EXERCISE PROMPT:
All the entries below should be reproduced exactly.

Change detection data

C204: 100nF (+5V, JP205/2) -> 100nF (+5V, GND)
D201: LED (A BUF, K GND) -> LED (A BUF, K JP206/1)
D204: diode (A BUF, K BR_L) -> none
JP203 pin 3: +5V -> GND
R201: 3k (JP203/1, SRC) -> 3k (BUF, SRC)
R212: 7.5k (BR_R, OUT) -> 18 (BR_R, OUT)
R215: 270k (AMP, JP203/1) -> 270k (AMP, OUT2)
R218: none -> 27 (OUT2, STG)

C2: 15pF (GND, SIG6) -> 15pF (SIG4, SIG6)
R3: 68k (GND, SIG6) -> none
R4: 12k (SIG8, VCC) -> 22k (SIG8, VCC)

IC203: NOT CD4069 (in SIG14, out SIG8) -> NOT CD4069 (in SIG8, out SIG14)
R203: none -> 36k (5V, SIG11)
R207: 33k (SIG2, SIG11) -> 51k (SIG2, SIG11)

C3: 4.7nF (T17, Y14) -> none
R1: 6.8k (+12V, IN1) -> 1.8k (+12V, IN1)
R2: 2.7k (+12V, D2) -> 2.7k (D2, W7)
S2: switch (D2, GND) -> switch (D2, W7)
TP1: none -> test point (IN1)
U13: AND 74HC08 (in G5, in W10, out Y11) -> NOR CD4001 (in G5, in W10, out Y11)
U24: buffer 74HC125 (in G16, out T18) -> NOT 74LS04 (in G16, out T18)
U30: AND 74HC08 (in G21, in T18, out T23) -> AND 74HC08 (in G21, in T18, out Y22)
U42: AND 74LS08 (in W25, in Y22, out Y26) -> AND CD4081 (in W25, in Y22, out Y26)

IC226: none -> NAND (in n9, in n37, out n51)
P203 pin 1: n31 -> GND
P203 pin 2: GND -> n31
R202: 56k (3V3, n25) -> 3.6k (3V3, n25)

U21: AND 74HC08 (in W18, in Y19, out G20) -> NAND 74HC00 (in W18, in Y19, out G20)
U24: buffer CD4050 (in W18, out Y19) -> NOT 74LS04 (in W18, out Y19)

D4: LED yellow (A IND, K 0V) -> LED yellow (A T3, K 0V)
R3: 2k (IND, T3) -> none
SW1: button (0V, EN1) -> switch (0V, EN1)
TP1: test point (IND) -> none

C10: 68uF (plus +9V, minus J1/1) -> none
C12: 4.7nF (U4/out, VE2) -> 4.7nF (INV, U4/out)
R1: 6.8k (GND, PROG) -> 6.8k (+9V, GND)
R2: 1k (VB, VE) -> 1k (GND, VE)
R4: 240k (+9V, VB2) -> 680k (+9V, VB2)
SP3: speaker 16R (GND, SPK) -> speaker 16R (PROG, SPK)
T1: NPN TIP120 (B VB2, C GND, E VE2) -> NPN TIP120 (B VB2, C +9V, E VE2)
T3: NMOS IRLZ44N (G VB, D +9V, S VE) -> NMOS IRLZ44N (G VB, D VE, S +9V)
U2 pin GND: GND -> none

PROBLEM SOLUTION:
C204: 100nF (+5V, JP205/2) -> 100nF (+5V, GND)
D201: LED (A BUF, K GND) -> LED (A BUF, K JP206/1)
D204: diode (A BUF, K BR_L) -> none
JP203 pin 3: +5V -> GND
R201: 3k (JP203/1, SRC) -> 3k (BUF, SRC)
R212: 7.5k (BR_R, OUT) -> 18 (BR_R, OUT)
R215: 270k (AMP, JP203/1) -> 270k (AMP, OUT2)
R218: none -> 27 (OUT2, STG)

C2: 15pF (GND, SIG6) -> 15pF (SIG4, SIG6)
R3: 68k (GND, SIG6) -> none
R4: 12k (SIG8, VCC) -> 22k (SIG8, VCC)

IC203: NOT CD4069 (in SIG14, out SIG8) -> NOT CD4069 (in SIG8, out SIG14)
R203: none -> 36k (5V, SIG11)
R207: 33k (SIG2, SIG11) -> 51k (SIG2, SIG11)

C3: 4.7nF (T17, Y14) -> none
R1: 6.8k (+12V, IN1) -> 1.8k (+12V, IN1)
R2: 2.7k (+12V, D2) -> 2.7k (D2, W7)
S2: switch (D2, GND) -> switch (D2, W7)
TP1: none -> test point (IN1)
U13: AND 74HC08 (in G5, in W10, out Y11) -> NOR CD4001 (in G5, in W10, out Y11)
U24: buffer 74HC125 (in G16, out T18) -> NOT 74LS04 (in G16, out T18)
U30: AND 74HC08 (in G21, in T18, out T23) -> AND 74HC08 (in G21, in T18, out Y22)
U42: AND 74LS08 (in W25, in Y22, out Y26) -> AND CD4081 (in W25, in Y22, out Y26)

IC226: none -> NAND (in n9, in n37, out n51)
P203 pin 1: n31 -> GND
P203 pin 2: GND -> n31
R202: 56k (3V3, n25) -> 3.6k (3V3, n25)

U21: AND 74HC08 (in W18, in Y19, out G20) -> NAND 74HC00 (in W18, in Y19, out G20)
U24: buffer CD4050 (in W18, out Y19) -> NOT 74LS04 (in W18, out Y19)

D4: LED yellow (A IND, K 0V) -> LED yellow (A T3, K 0V)
R3: 2k (IND, T3) -> none
SW1: button (0V, EN1) -> switch (0V, EN1)
TP1: test point (IND) -> none

C10: 68uF (plus +9V, minus J1/1) -> none
C12: 4.7nF (U4/out, VE2) -> 4.7nF (INV, U4/out)
R1: 6.8k (GND, PROG) -> 6.8k (+9V, GND)
R2: 1k (VB, VE) -> 1k (GND, VE)
R4: 240k (+9V, VB2) -> 680k (+9V, VB2)
SP3: speaker 16R (GND, SPK) -> speaker 16R (PROG, SPK)
T1: NPN TIP120 (B VB2, C GND, E VE2) -> NPN TIP120 (B VB2, C +9V, E VE2)
T3: NMOS IRLZ44N (G VB, D +9V, S VE) -> NMOS IRLZ44N (G VB, D VE, S +9V)
U2 pin GND: GND -> none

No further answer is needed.